__Aim of the exercise__: Among the records that follow, set down only the lines from the one containing "D202: schottky (A" to the one containing "C210: 3.3uF (plus", both included, exactly.

[Start of Attachment]

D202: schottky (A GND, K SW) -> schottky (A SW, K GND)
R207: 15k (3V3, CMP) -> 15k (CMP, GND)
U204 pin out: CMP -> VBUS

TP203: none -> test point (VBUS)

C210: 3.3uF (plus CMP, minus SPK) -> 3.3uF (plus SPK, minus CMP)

[End of Attachment]
[Start of Attachment]

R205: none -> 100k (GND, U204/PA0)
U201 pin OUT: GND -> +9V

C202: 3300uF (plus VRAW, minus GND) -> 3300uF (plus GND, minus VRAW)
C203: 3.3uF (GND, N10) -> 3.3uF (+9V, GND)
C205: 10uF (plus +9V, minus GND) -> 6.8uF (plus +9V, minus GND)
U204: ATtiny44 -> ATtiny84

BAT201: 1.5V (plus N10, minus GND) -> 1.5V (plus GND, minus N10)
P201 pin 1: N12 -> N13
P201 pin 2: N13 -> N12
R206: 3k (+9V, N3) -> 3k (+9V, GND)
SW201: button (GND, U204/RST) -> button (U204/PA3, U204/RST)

[End of Attachment]
[Start of Attachment]

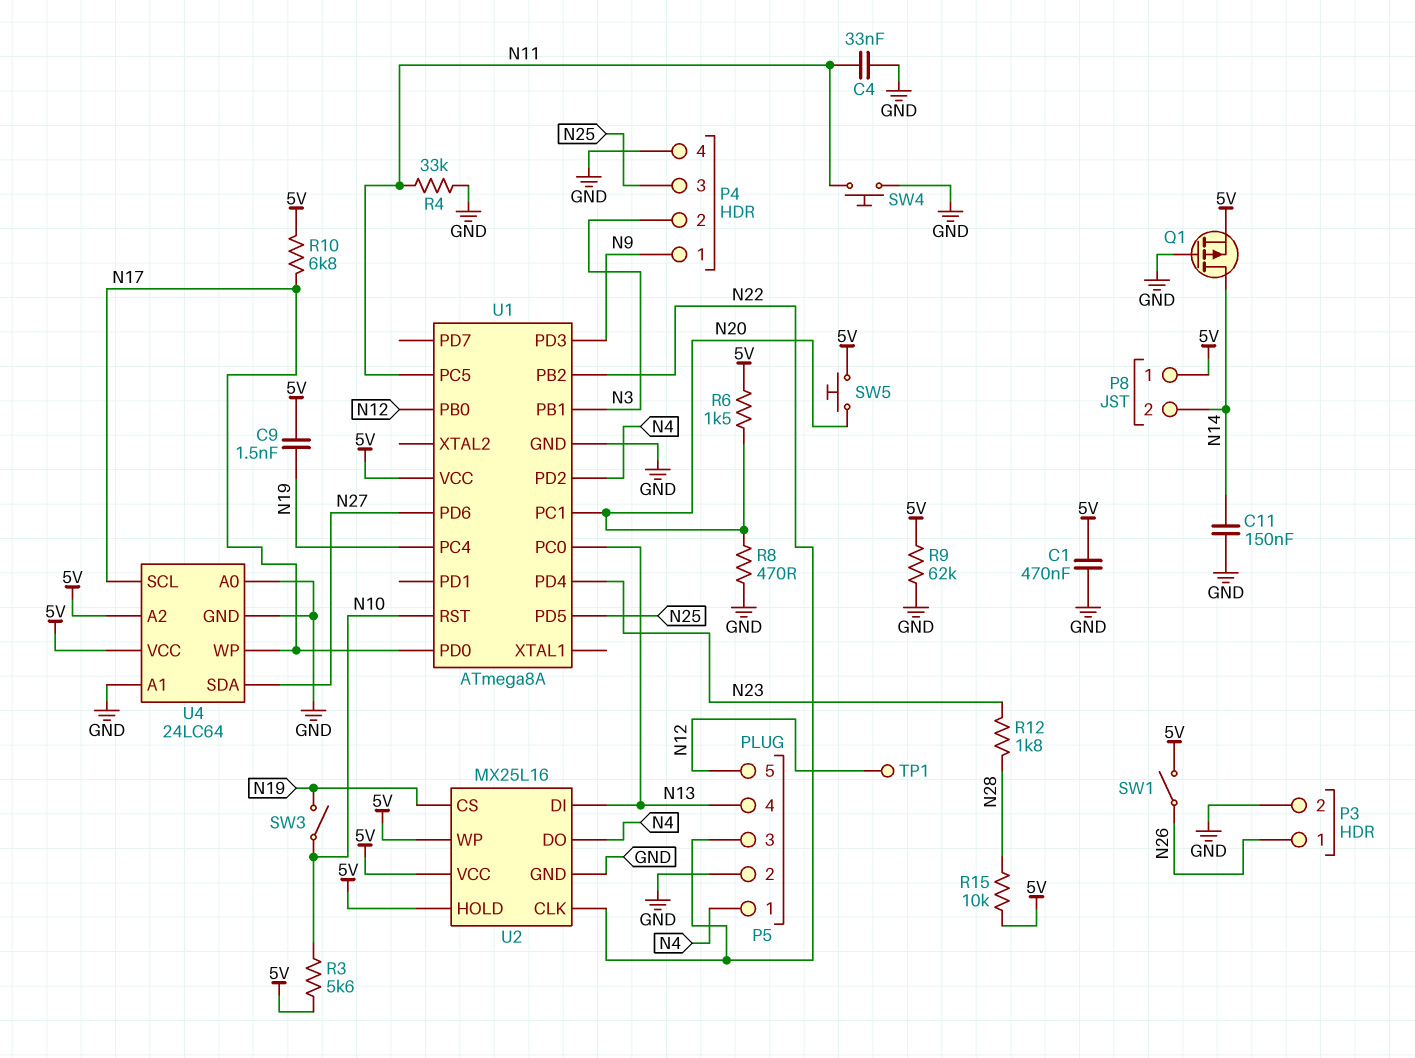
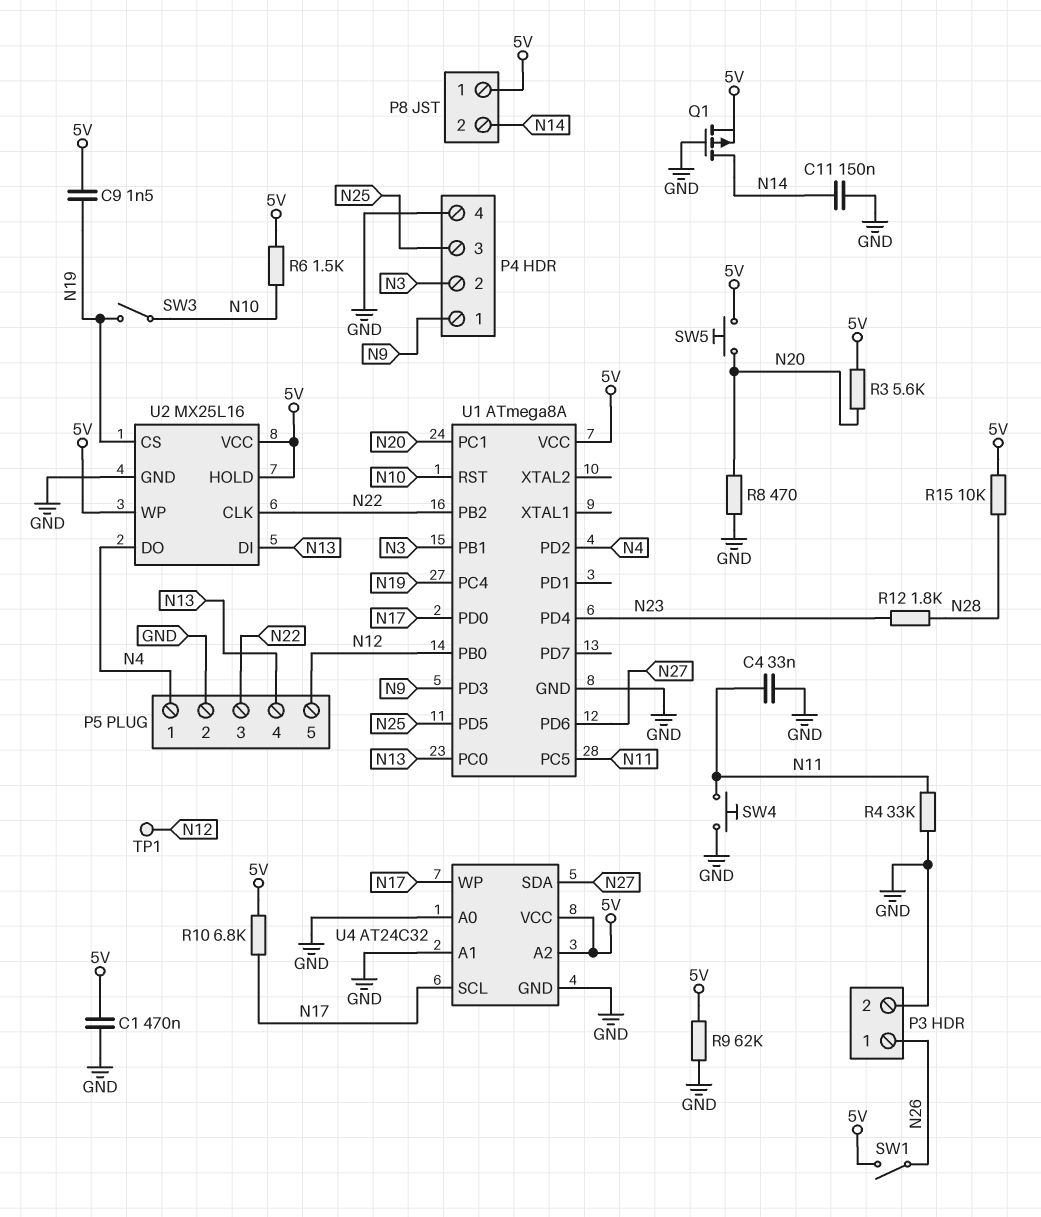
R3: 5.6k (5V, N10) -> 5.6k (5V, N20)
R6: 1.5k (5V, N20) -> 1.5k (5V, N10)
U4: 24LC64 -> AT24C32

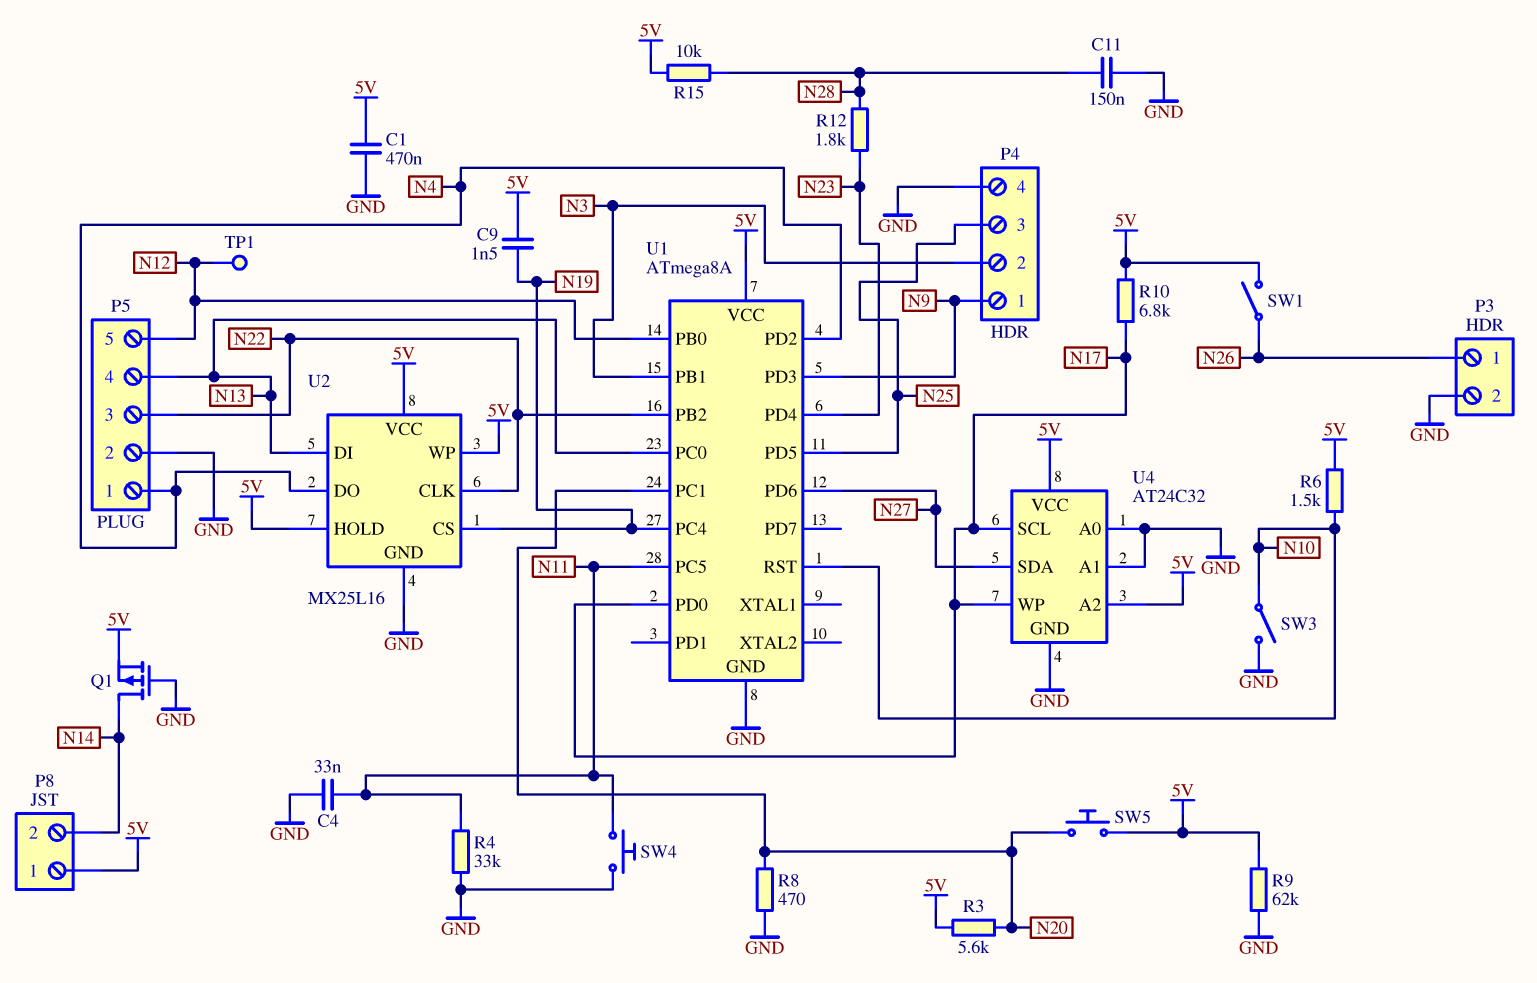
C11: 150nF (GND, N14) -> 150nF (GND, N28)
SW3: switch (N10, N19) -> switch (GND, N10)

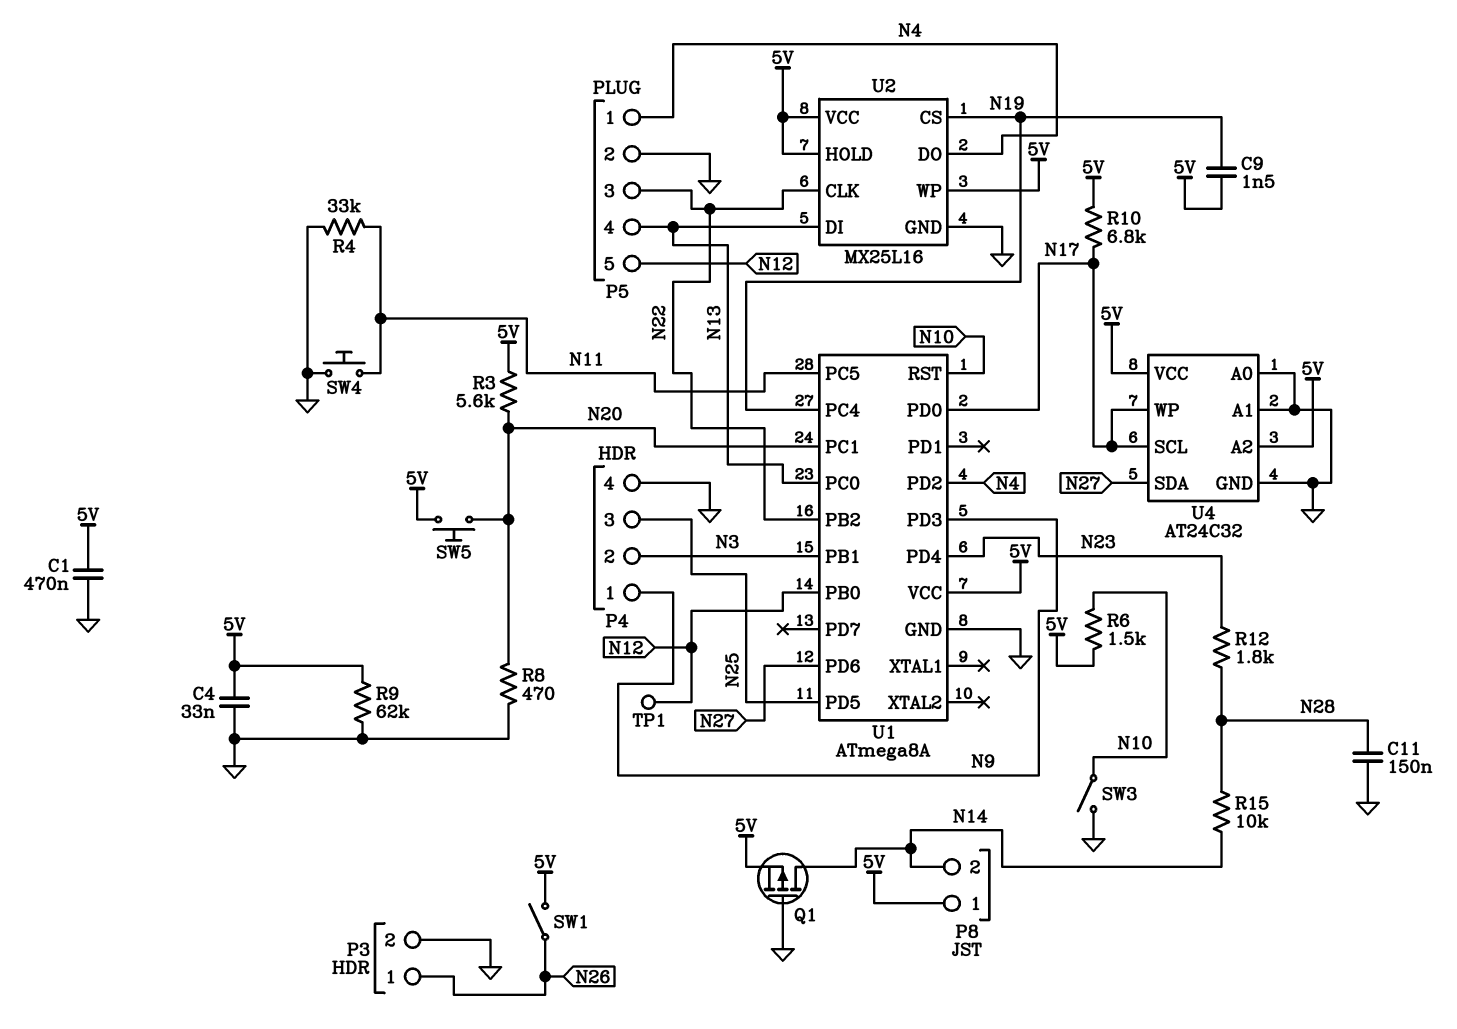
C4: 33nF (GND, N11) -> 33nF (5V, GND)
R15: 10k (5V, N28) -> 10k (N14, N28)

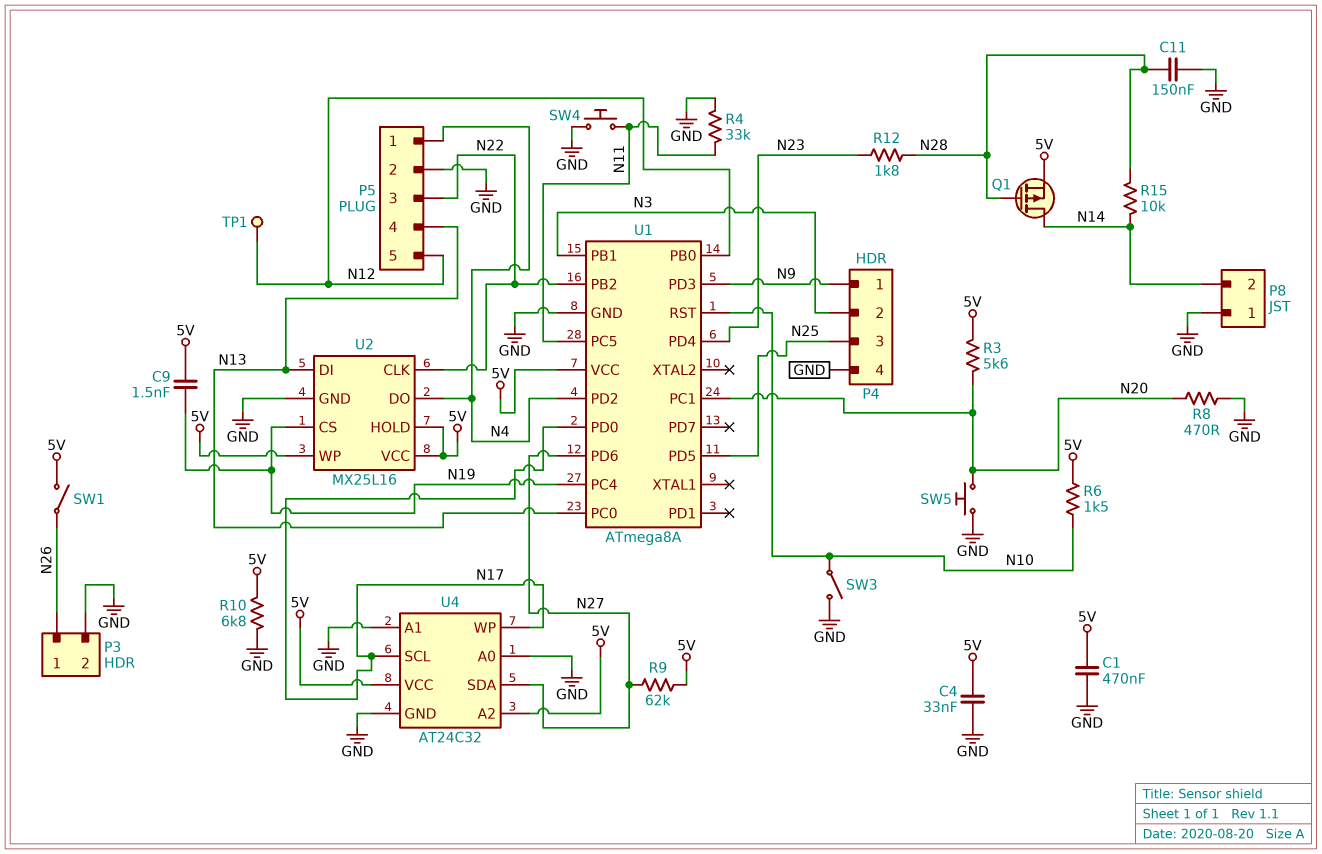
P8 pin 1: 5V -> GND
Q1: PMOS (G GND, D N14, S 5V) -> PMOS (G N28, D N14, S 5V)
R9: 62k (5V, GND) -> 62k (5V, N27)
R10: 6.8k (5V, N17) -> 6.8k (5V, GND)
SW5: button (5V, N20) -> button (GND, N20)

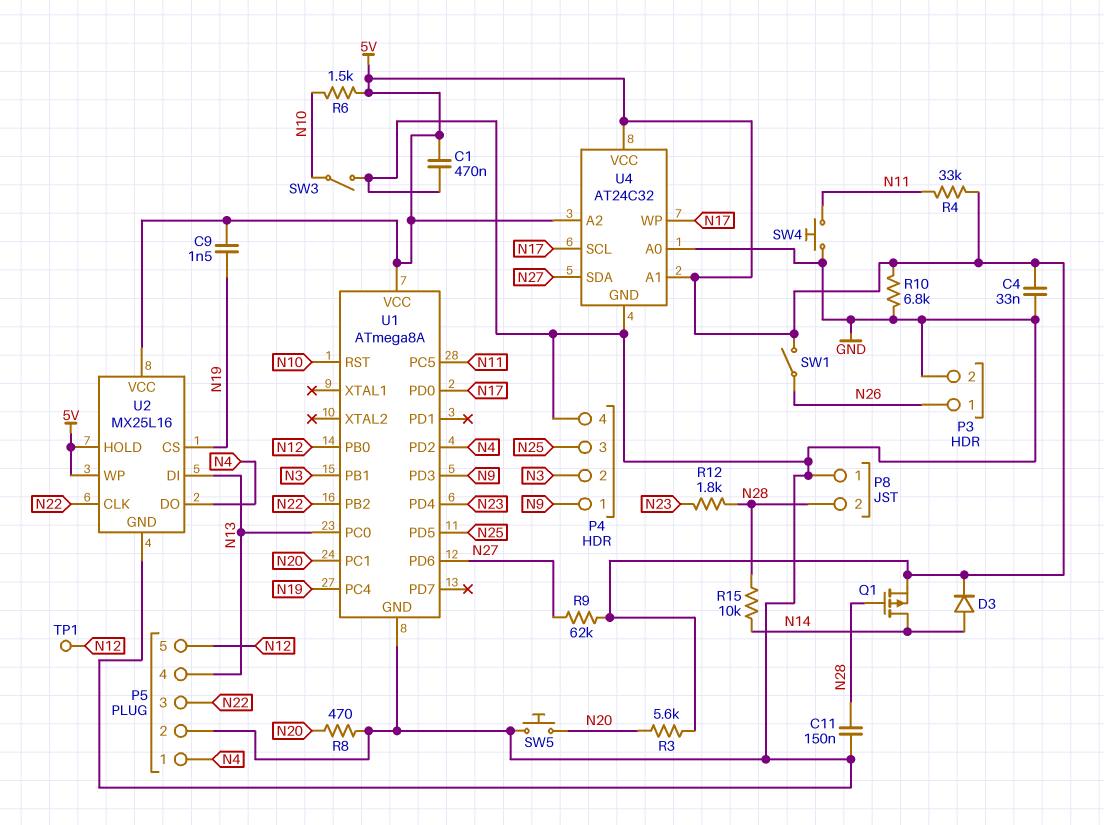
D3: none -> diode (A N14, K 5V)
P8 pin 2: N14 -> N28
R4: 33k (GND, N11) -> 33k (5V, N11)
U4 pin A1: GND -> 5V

[End of Attachment]

__Answer for the task__:
D202: schottky (A GND, K SW) -> schottky (A SW, K GND)
R207: 15k (3V3, CMP) -> 15k (CMP, GND)
U204 pin out: CMP -> VBUS

TP203: none -> test point (VBUS)

C210: 3.3uF (plus CMP, minus SPK) -> 3.3uF (plus SPK, minus CMP)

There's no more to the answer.